To do:
Return, from the lines below, each one that includes the word "right".

━━━ Data provided ━━━

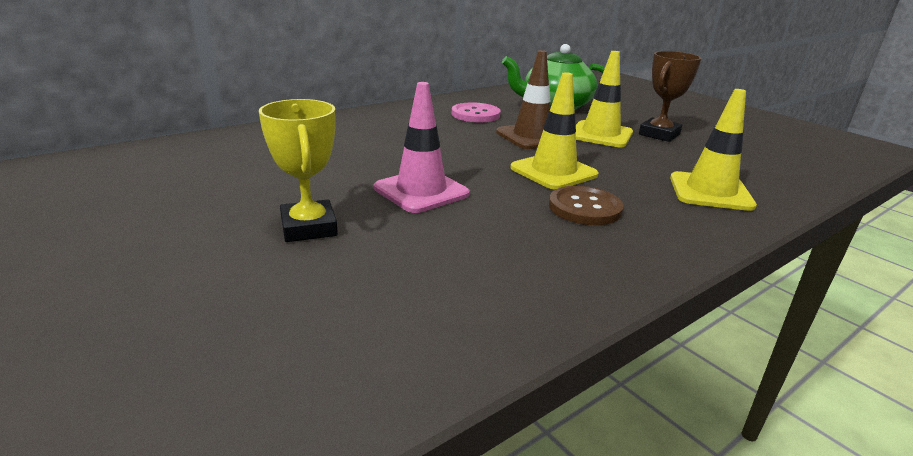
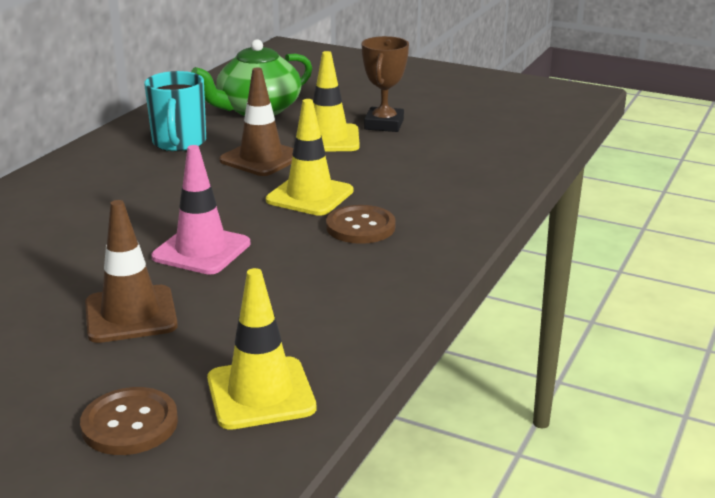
camera: 25 degrees left, 0 degrees up
(186, 338) = (130, 424): none -> brown button
(309, 227) = (131, 314): yellow trophy -> brown traffic cone
(475, 114) = (179, 143): pink button -> turquoise mug
(710, 192) = (457, 181): yellow traffic cone -> yellow traffic cone (261, 393)

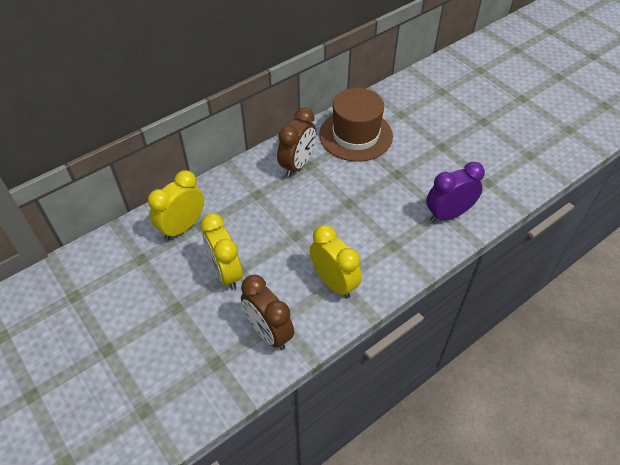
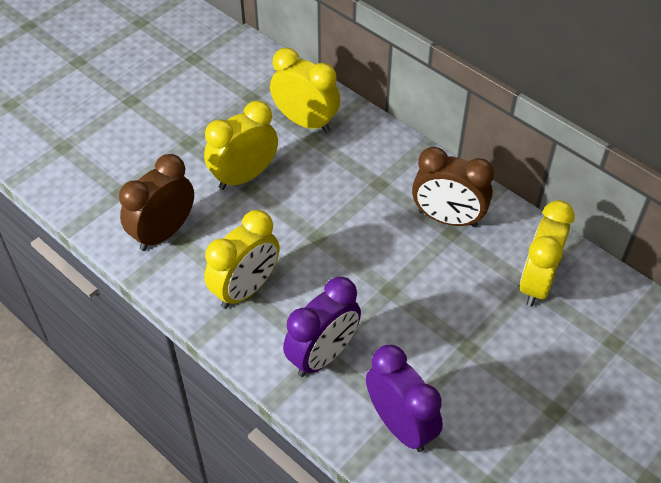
camera: 80 degrees right, 0 degrees up
(355, 135) = (536, 283): brown hat -> yellow clock
(395, 245) = (323, 356): none -> purple clock

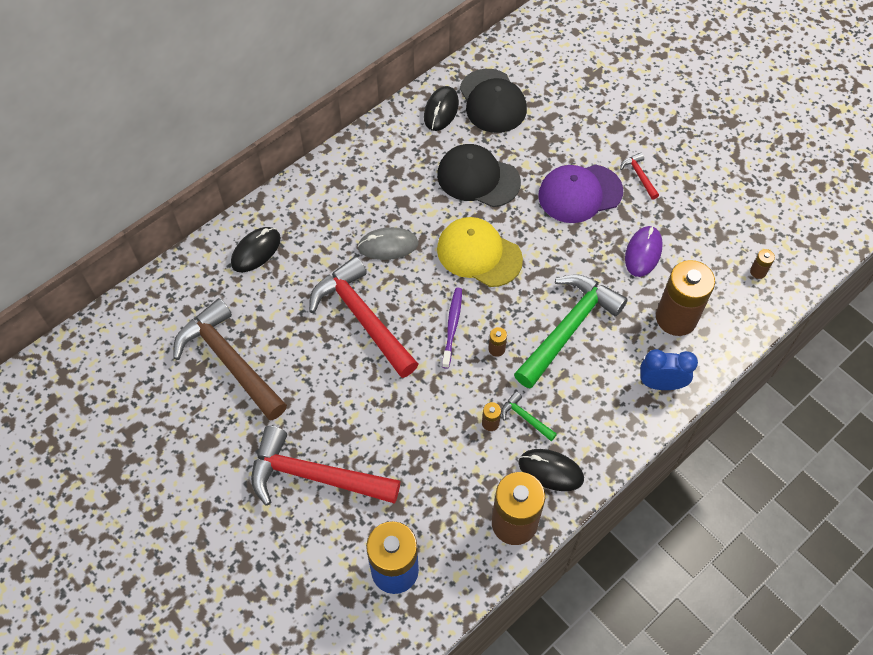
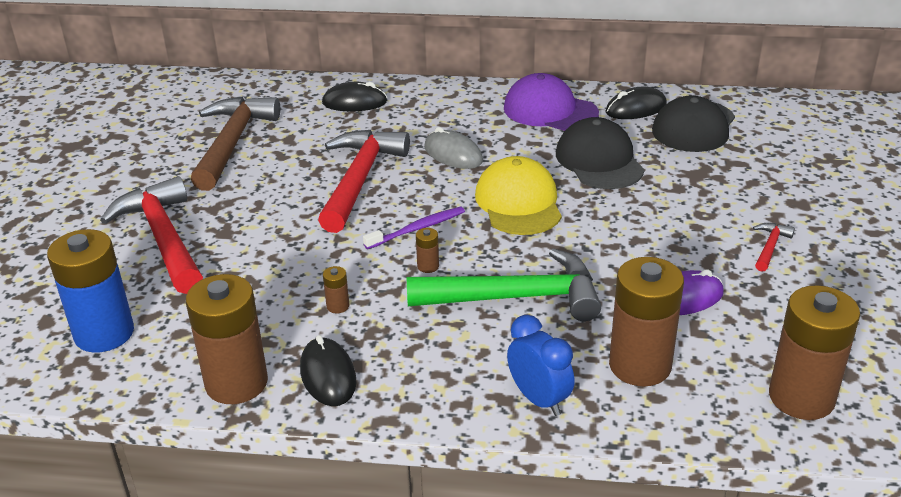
camera: 50 degrees right, 25 degrees down
(525, 418) = (371, 325): green hammer -> none
(580, 193) = (683, 223): purple cap -> purple cap (550, 110)
(758, 272) = (801, 397): brown battery -> brown battery, size x2.50

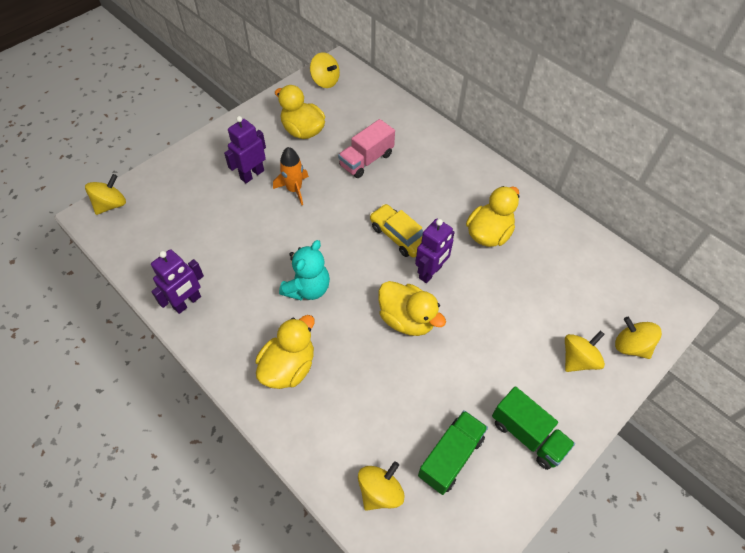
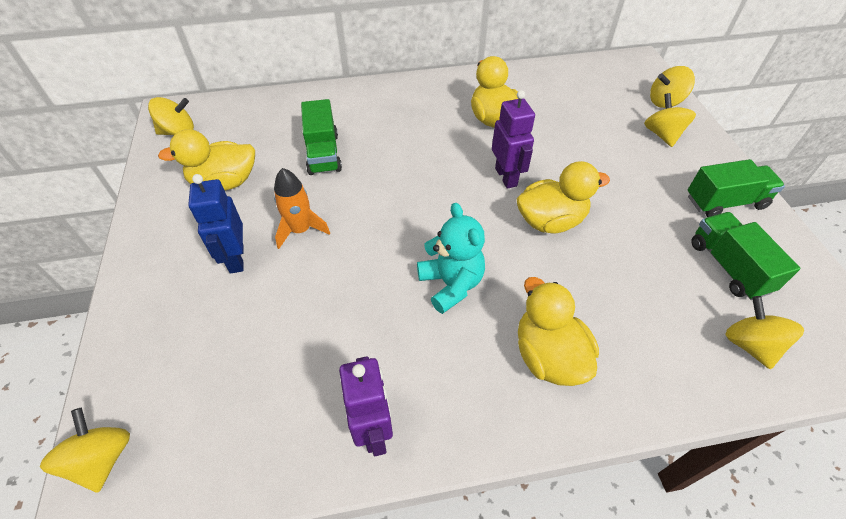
camera: 55 degrees left, 5 degrees down
(252, 174) = (236, 259): purple robot -> blue robot
(366, 160) = (323, 153): pink truck -> green truck
(398, 236) = (443, 177): yellow car -> none

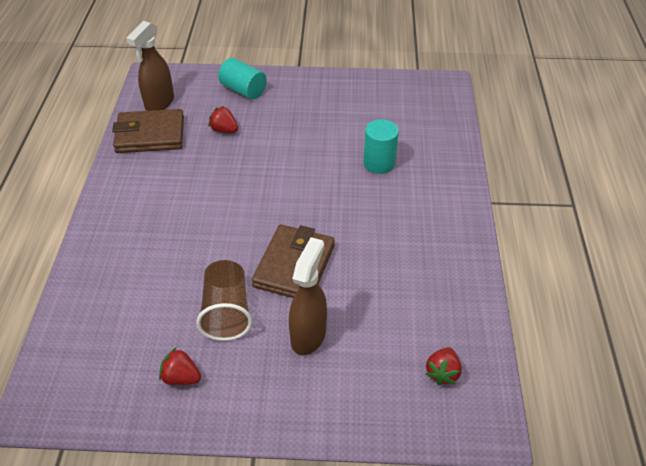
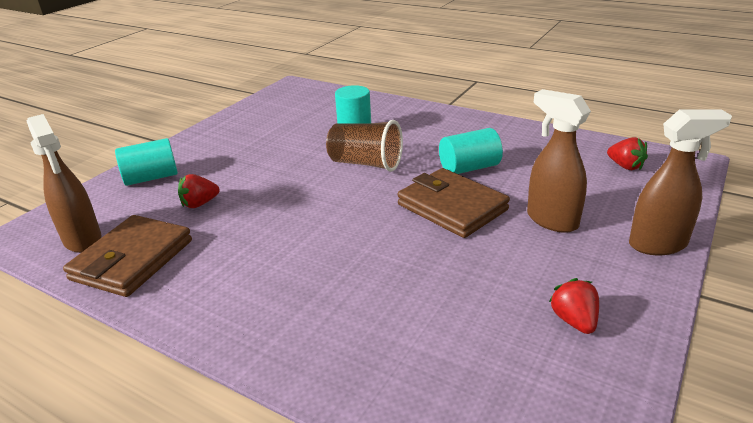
camera: 60 degrees left, 15 degrees down
(181, 377) = (574, 321): red strawberry -> red strawberry turned 120 degrees clockwise
(226, 312) = (490, 264): brown cup -> brown cup (366, 164)
(308, 418) = (658, 244): none -> brown spray bottle
(366, 257) = (469, 168): none -> turquoise cylinder

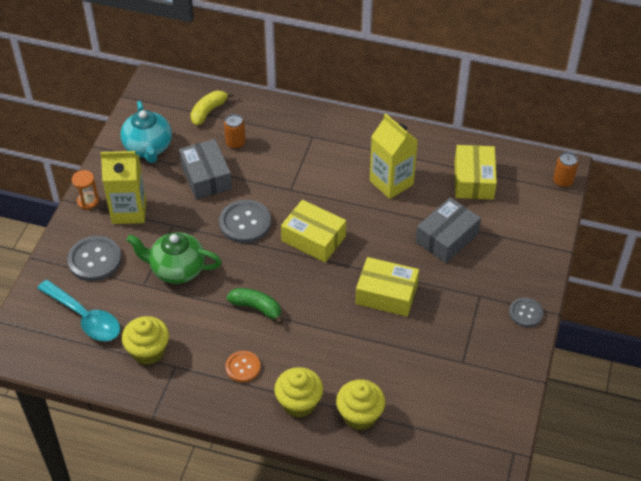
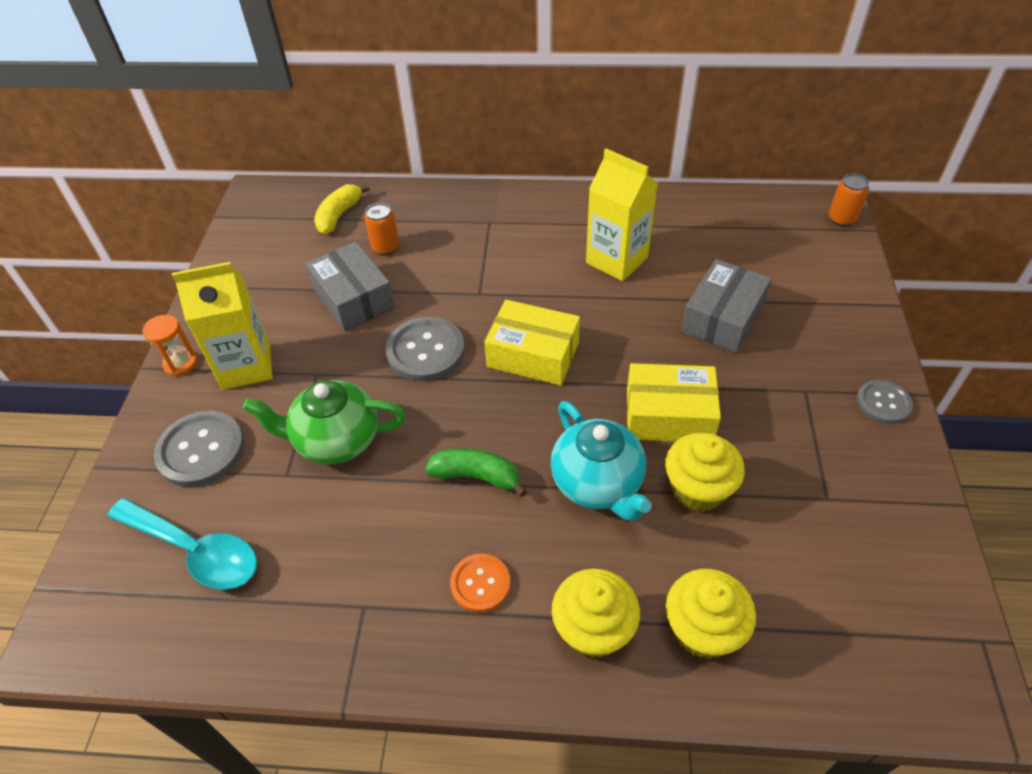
camera: 10 degrees left, 0 degrees up
(148, 148) = (262, 275): turquoise teapot -> turquoise teapot (598, 483)
(148, 351) = (312, 589): yellow cupcake -> yellow cupcake (698, 489)
(473, 180) = (725, 238): yellow box -> none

━━━

Answer to this problem:
camera: 80 degrees right, 0 degrees up
camera: 50 degrees right, 25 degrees down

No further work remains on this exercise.